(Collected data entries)
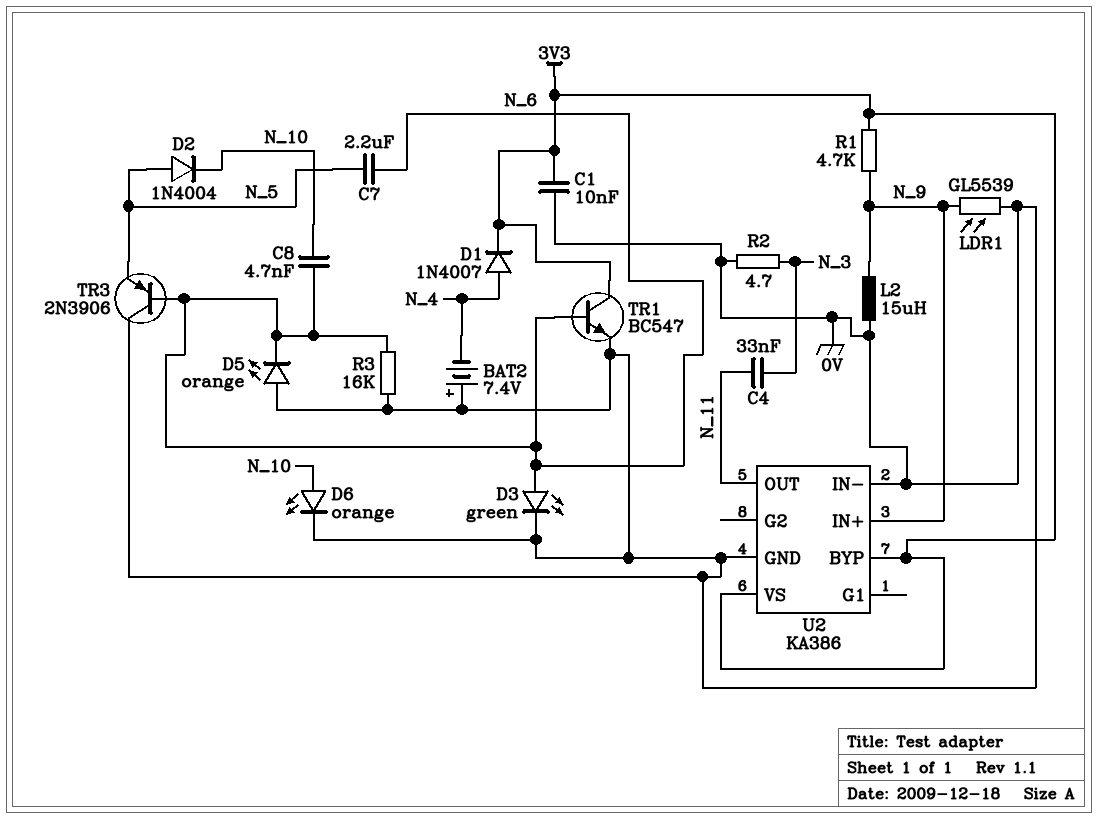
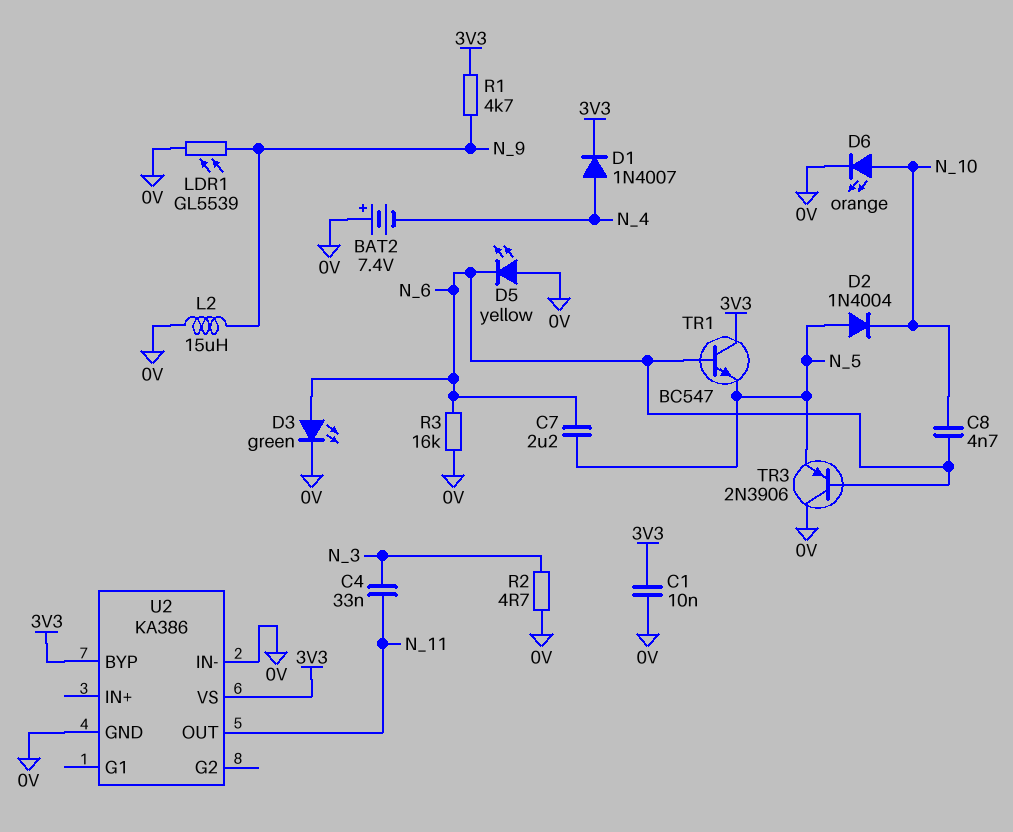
D5: LED orange (A 0V, K N_6) -> LED yellow (A 0V, K N_6)
TR1: NPN BC547 (B N_6, C 3V3, E 0V) -> NPN BC547 (B N_6, C 3V3, E N_5)
U2 pin IN+: N_9 -> none

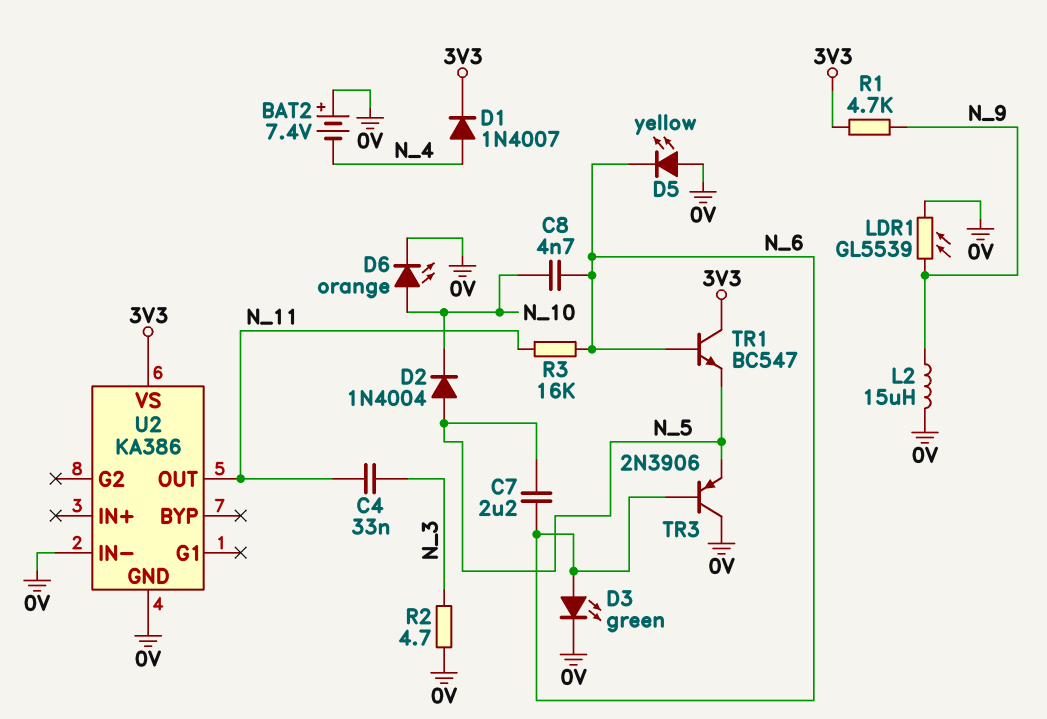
C1: 10nF (0V, 3V3) -> none
R3: 16k (0V, N_6) -> 16k (N_6, N_11)
U2 pin BYP: 3V3 -> none

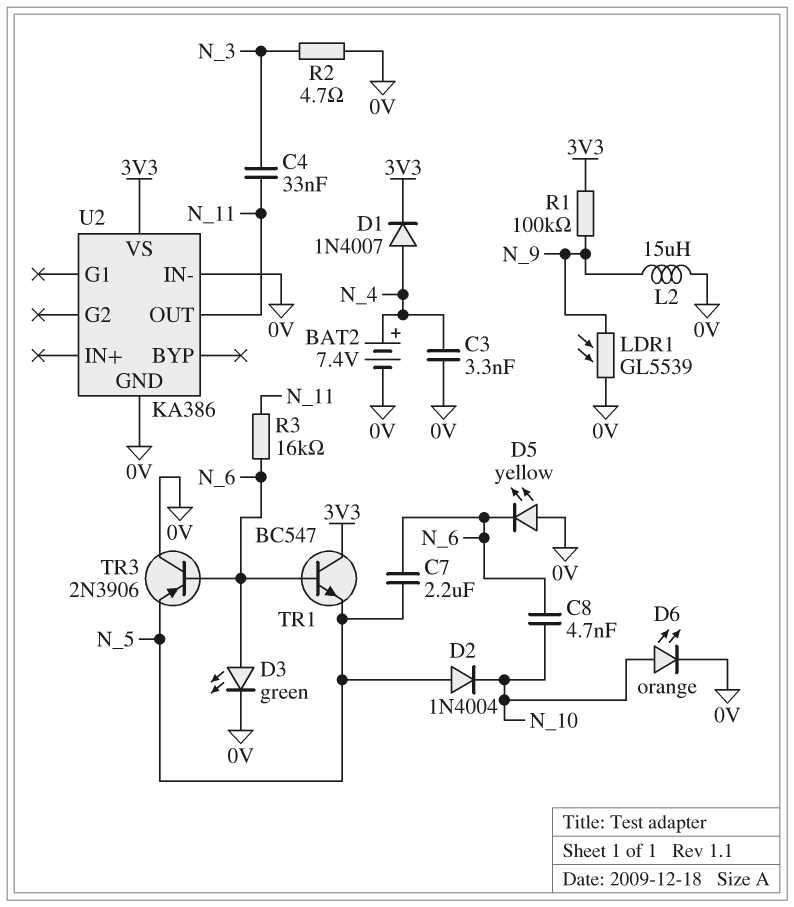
BAT2: 7.4V (plus 0V, minus N_4) -> 7.4V (plus N_4, minus 0V)
C3: none -> 3.3nF (0V, N_4)
R1: 4.7k (3V3, N_9) -> 100k (3V3, N_9)

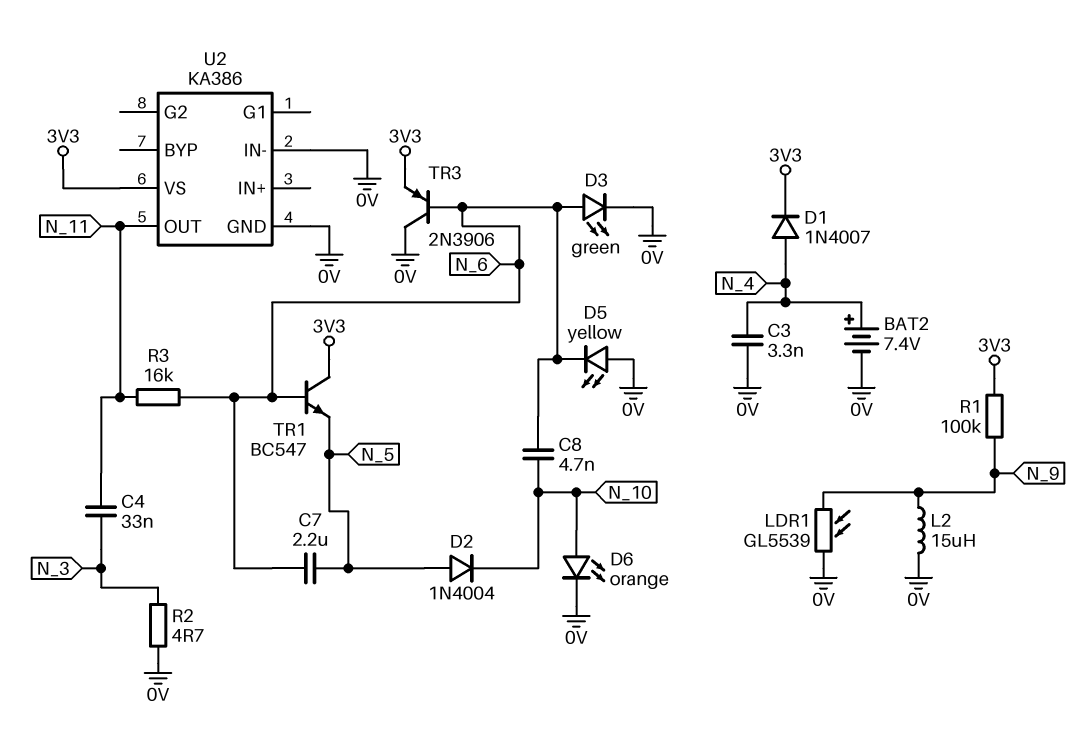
TR3: PNP 2N3906 (B N_6, C 0V, E N_5) -> PNP 2N3906 (B N_6, C 0V, E 3V3)

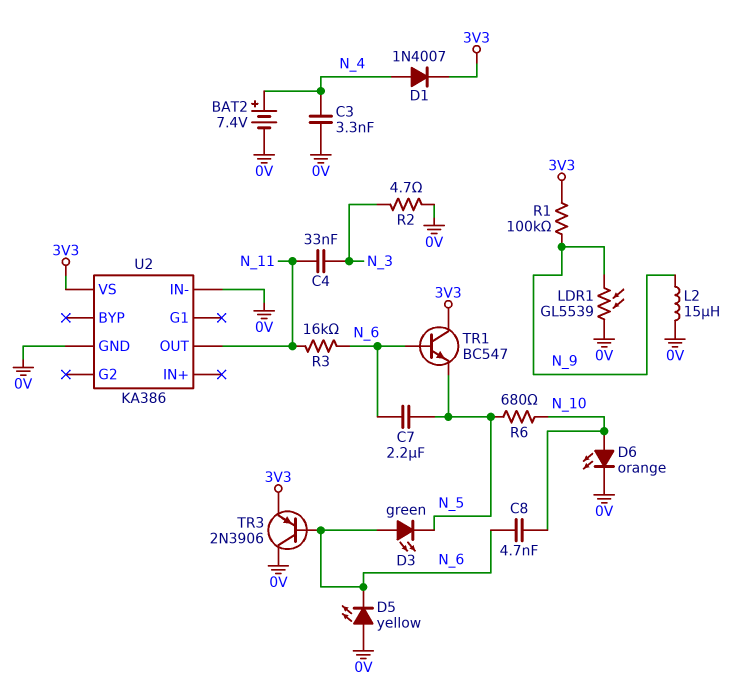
D2: diode 1N4004 (A N_5, K N_10) -> none
D3: LED green (A N_6, K 0V) -> LED green (A N_6, K N_5)
R6: none -> 680 (N_5, N_10)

_Work order_:
Only the lines from the start of the records above through the line containing "TR3: PNP 2N3906" should be returned, exactly and with both ends, please; the pictures stay out.

_Solution to this problem_:
D5: LED orange (A 0V, K N_6) -> LED yellow (A 0V, K N_6)
TR1: NPN BC547 (B N_6, C 3V3, E 0V) -> NPN BC547 (B N_6, C 3V3, E N_5)
U2 pin IN+: N_9 -> none

C1: 10nF (0V, 3V3) -> none
R3: 16k (0V, N_6) -> 16k (N_6, N_11)
U2 pin BYP: 3V3 -> none

BAT2: 7.4V (plus 0V, minus N_4) -> 7.4V (plus N_4, minus 0V)
C3: none -> 3.3nF (0V, N_4)
R1: 4.7k (3V3, N_9) -> 100k (3V3, N_9)

TR3: PNP 2N3906 (B N_6, C 0V, E N_5) -> PNP 2N3906 (B N_6, C 0V, E 3V3)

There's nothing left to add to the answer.